Study material |

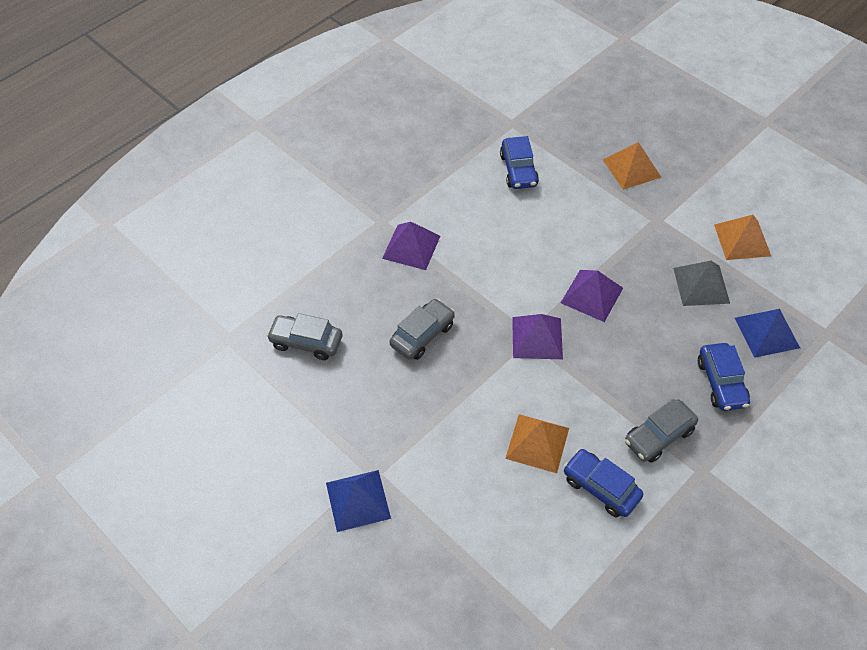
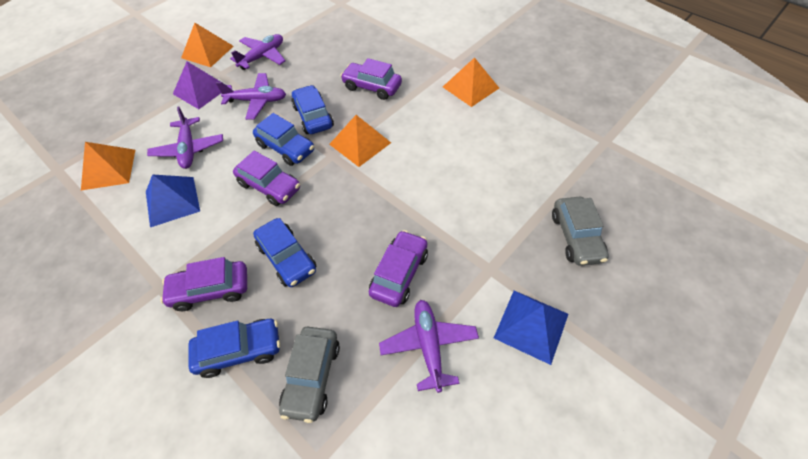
blue car: 3 -> 4
grey car: 3 -> 2
grey pyramid: 1 -> 0
orange pyramid: 3 -> 4
purple car: 0 -> 4
purple plane: 0 -> 4
purple pyramid: 3 -> 1

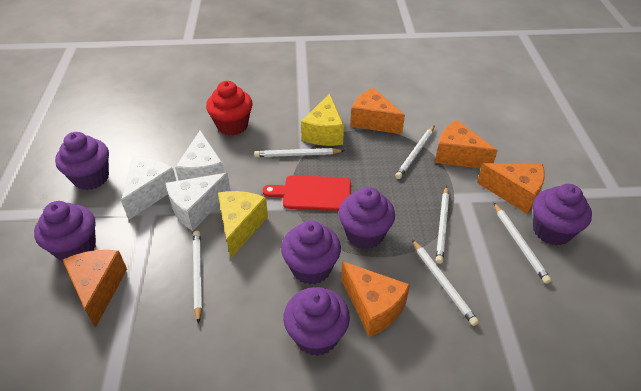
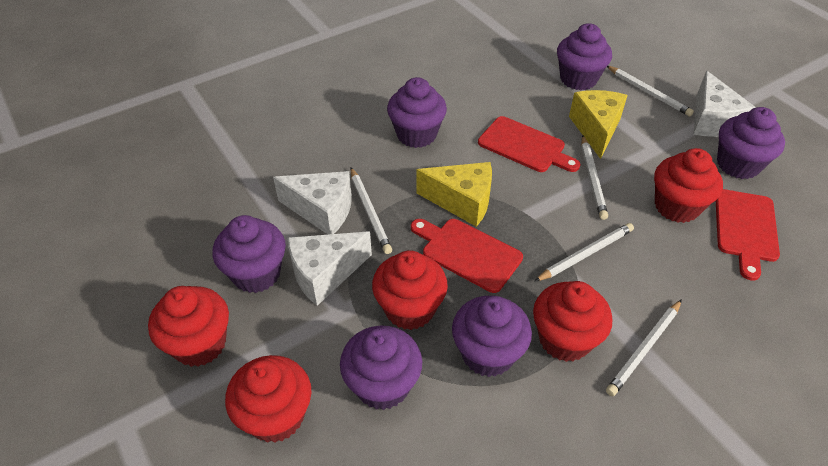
orange cheese: 5 -> 0
red cupcake: 1 -> 5
red cutting board: 1 -> 3
white pencil: 6 -> 5

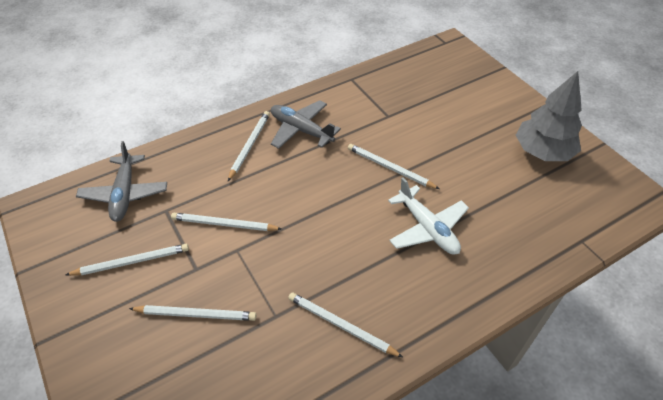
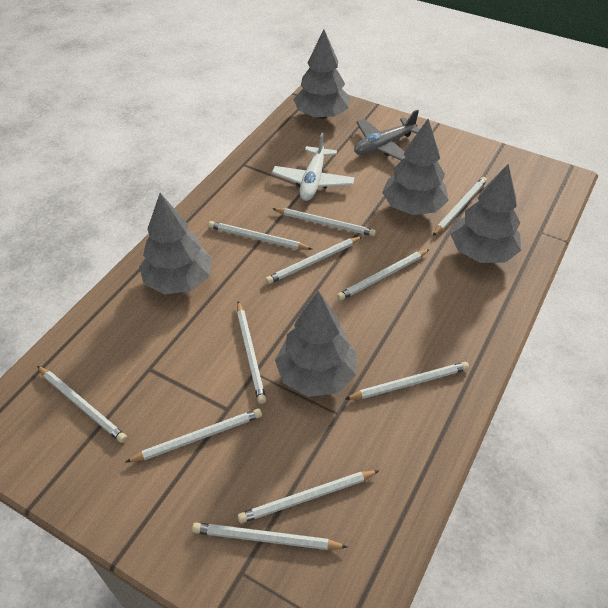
grey plane: 2 -> 1
grey tree: 1 -> 5
white pencil: 6 -> 11

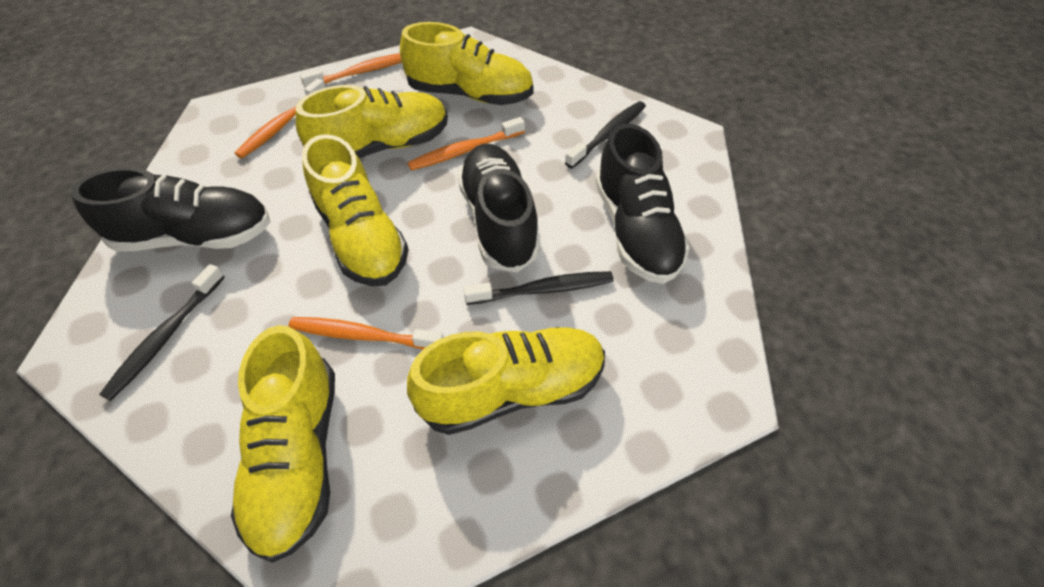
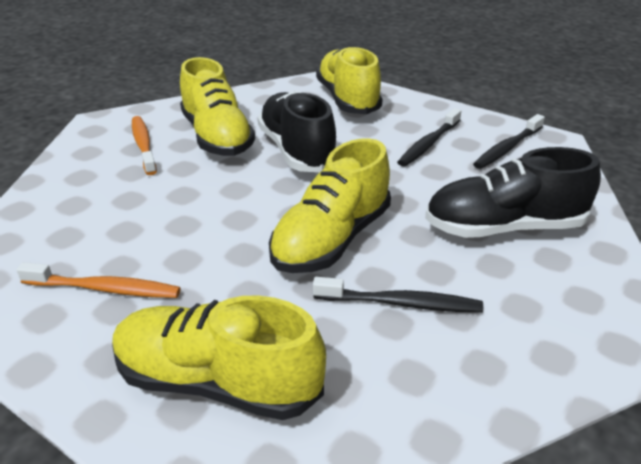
black shoe: 3 -> 2
orange toothbrush: 4 -> 2
yellow shoe: 5 -> 4

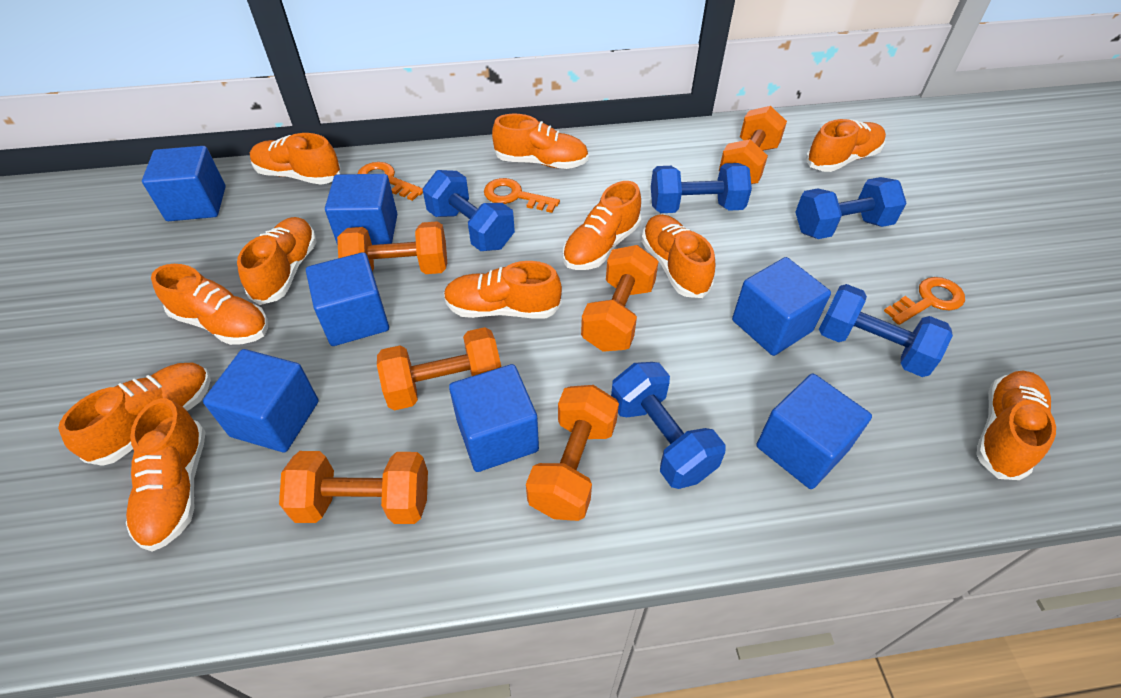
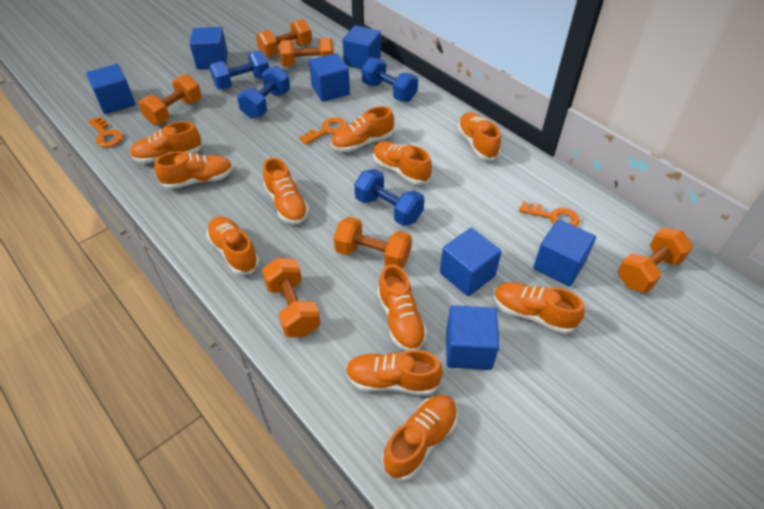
blue dumbbell: 5 -> 4

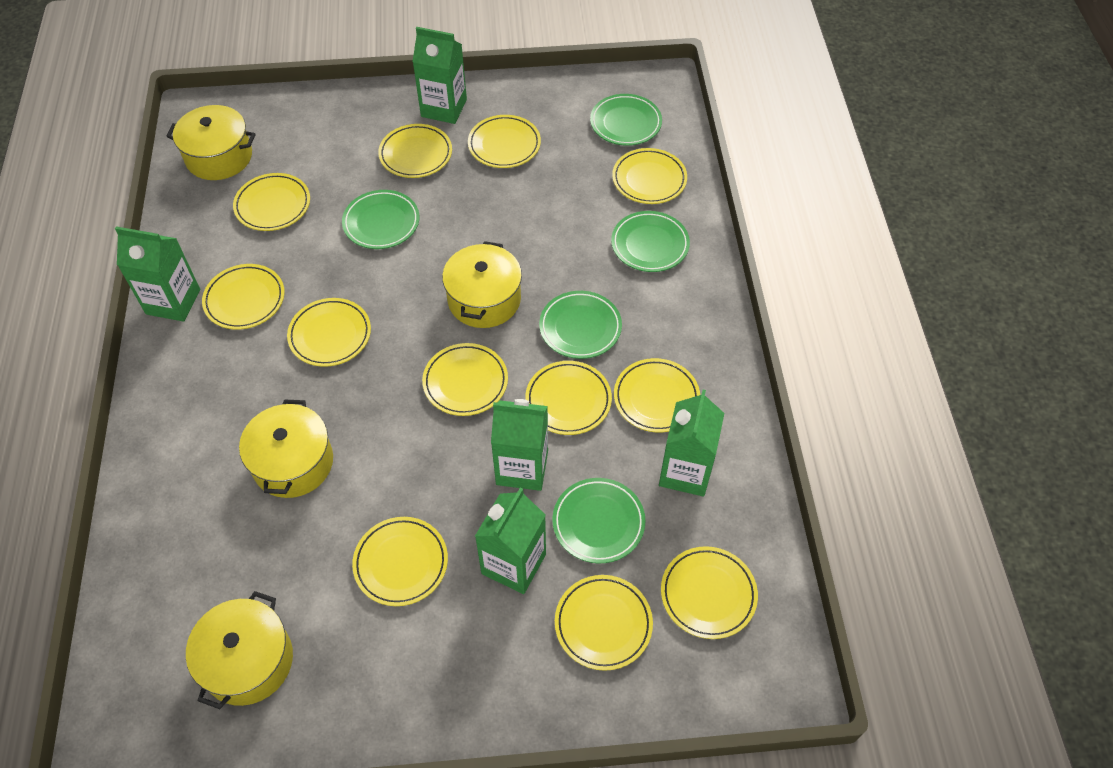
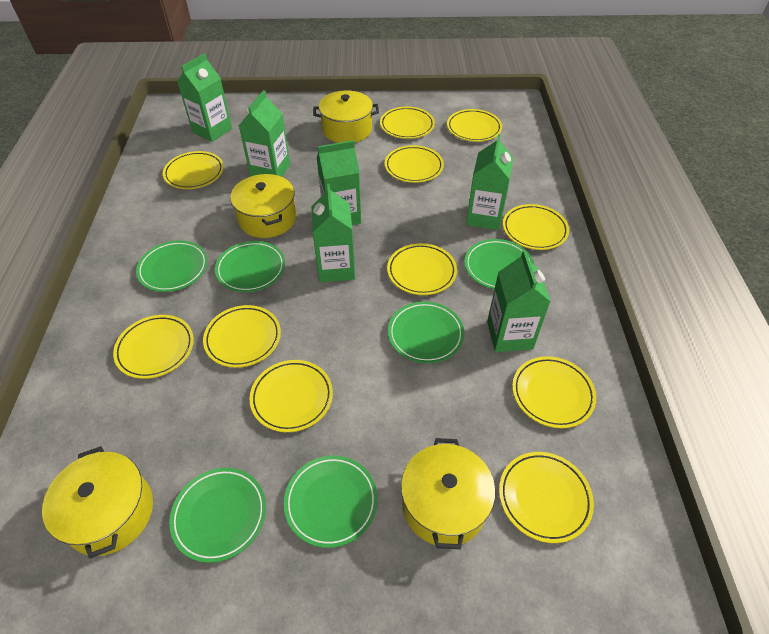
green carton: 5 -> 6
green plate: 5 -> 6
yellow plate: 12 -> 11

Aim of the task | Without the pictures, transcribe the lines from the one containing "white pencil: 6 -> 5" through the end of the data, exactly and only those.

Result |
white pencil: 6 -> 5

grey plane: 2 -> 1
grey tree: 1 -> 5
white pencil: 6 -> 11

black shoe: 3 -> 2
orange toothbrush: 4 -> 2
yellow shoe: 5 -> 4

blue dumbbell: 5 -> 4

green carton: 5 -> 6
green plate: 5 -> 6
yellow plate: 12 -> 11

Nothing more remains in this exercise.